'''

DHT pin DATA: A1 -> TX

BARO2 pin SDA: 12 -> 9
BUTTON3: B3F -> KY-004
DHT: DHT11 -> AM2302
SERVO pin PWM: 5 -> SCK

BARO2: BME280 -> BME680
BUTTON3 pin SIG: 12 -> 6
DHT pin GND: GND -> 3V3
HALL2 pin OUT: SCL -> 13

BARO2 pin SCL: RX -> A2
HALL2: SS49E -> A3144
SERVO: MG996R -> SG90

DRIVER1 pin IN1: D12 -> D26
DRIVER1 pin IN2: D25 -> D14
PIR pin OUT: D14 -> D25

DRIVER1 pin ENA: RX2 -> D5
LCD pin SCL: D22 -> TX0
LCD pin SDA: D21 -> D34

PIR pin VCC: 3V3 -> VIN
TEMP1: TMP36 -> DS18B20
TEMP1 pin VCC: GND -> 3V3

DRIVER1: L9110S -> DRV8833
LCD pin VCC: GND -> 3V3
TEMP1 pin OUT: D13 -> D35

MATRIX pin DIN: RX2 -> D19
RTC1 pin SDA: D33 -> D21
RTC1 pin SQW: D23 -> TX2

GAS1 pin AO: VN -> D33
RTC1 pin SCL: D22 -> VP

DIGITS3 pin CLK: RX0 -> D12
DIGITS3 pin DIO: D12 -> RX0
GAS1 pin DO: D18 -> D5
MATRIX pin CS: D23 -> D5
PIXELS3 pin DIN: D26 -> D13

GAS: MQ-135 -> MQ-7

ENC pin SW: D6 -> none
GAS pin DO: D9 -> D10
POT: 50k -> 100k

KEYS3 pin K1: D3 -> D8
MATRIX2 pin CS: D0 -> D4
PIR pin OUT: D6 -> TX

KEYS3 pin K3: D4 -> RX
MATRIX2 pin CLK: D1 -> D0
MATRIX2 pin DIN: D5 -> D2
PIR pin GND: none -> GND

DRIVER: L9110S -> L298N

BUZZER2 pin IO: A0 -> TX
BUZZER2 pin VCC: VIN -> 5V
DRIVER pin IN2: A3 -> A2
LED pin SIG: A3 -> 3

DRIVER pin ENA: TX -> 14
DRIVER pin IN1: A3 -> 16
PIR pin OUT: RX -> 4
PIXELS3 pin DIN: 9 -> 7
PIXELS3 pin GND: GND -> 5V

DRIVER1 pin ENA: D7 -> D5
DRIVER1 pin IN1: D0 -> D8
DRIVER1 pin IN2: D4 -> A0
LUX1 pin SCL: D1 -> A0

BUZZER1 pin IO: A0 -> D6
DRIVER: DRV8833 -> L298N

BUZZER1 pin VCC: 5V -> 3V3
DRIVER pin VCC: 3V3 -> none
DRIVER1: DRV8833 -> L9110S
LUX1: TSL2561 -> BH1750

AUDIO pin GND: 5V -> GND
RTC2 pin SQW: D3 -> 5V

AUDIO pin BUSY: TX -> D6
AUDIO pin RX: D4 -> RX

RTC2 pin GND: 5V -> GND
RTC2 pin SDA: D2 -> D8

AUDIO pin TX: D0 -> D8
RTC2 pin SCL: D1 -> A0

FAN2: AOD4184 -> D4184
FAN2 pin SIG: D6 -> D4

'''

Set down exactly the lines beginning at the one that holds "DRIVER1 pin ENA: D7 -> D5" and ending with the last line of the data.

# TASK SOLUTION
DRIVER1 pin ENA: D7 -> D5
DRIVER1 pin IN1: D0 -> D8
DRIVER1 pin IN2: D4 -> A0
LUX1 pin SCL: D1 -> A0

BUZZER1 pin IO: A0 -> D6
DRIVER: DRV8833 -> L298N

BUZZER1 pin VCC: 5V -> 3V3
DRIVER pin VCC: 3V3 -> none
DRIVER1: DRV8833 -> L9110S
LUX1: TSL2561 -> BH1750

AUDIO pin GND: 5V -> GND
RTC2 pin SQW: D3 -> 5V

AUDIO pin BUSY: TX -> D6
AUDIO pin RX: D4 -> RX

RTC2 pin GND: 5V -> GND
RTC2 pin SDA: D2 -> D8

AUDIO pin TX: D0 -> D8
RTC2 pin SCL: D1 -> A0

FAN2: AOD4184 -> D4184
FAN2 pin SIG: D6 -> D4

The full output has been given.